• _WORK TO COMPLETE_:
Look below for the line containing "gray square: (225, 362)" and the line containing "pink cross: (413, 587) -> (424, 471), moved", then set down both and every line between them exactly, without pictures.

• _TASK INPUT_:

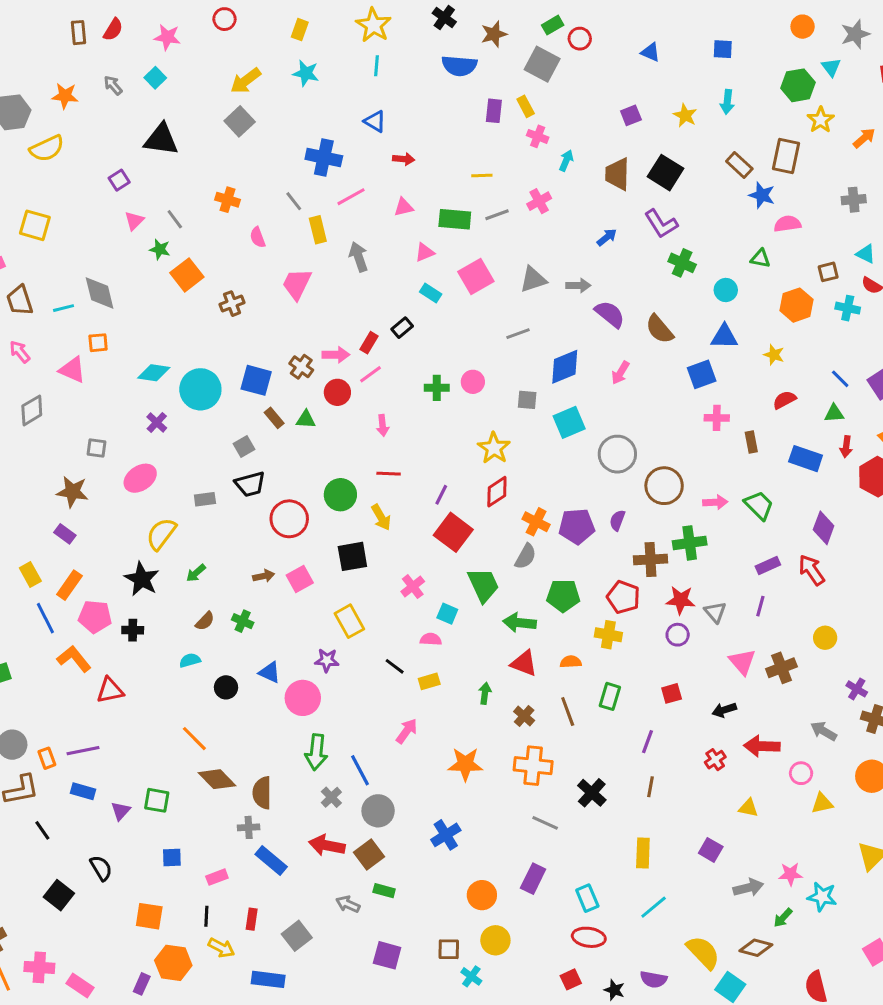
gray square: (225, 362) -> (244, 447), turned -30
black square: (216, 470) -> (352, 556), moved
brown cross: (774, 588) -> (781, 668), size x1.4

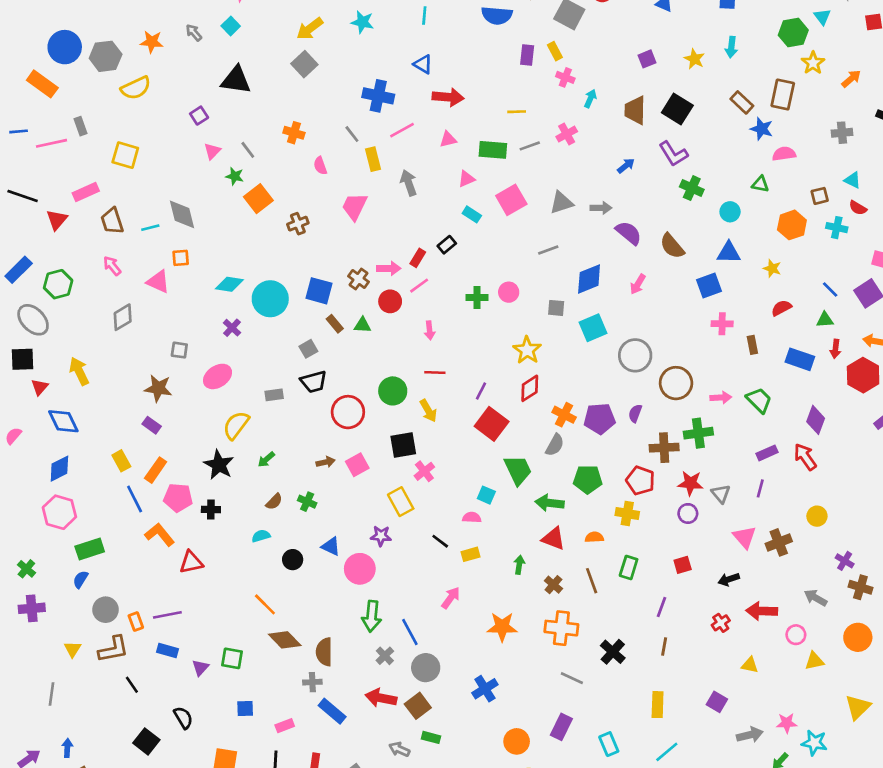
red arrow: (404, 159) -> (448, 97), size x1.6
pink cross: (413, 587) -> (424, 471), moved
* * *
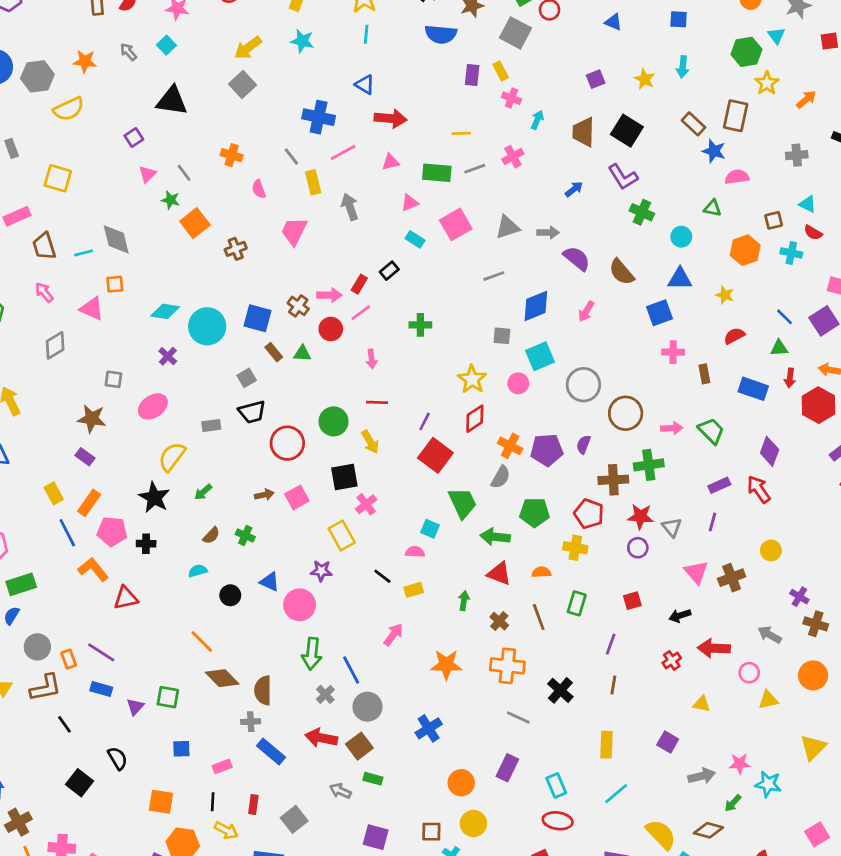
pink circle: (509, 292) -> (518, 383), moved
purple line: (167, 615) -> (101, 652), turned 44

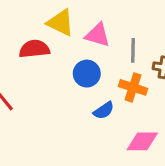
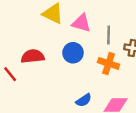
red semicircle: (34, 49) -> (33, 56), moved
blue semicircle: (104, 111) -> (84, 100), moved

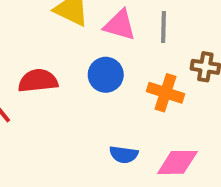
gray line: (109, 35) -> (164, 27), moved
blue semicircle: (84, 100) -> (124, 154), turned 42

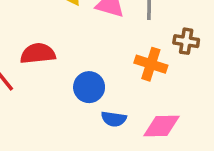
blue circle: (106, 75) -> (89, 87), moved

• _ANSWER_:
gray square: (225, 362) -> (244, 447), turned -30
black square: (216, 470) -> (352, 556), moved
brown cross: (774, 588) -> (781, 668), size x1.4

red arrow: (404, 159) -> (448, 97), size x1.6
pink cross: (413, 587) -> (424, 471), moved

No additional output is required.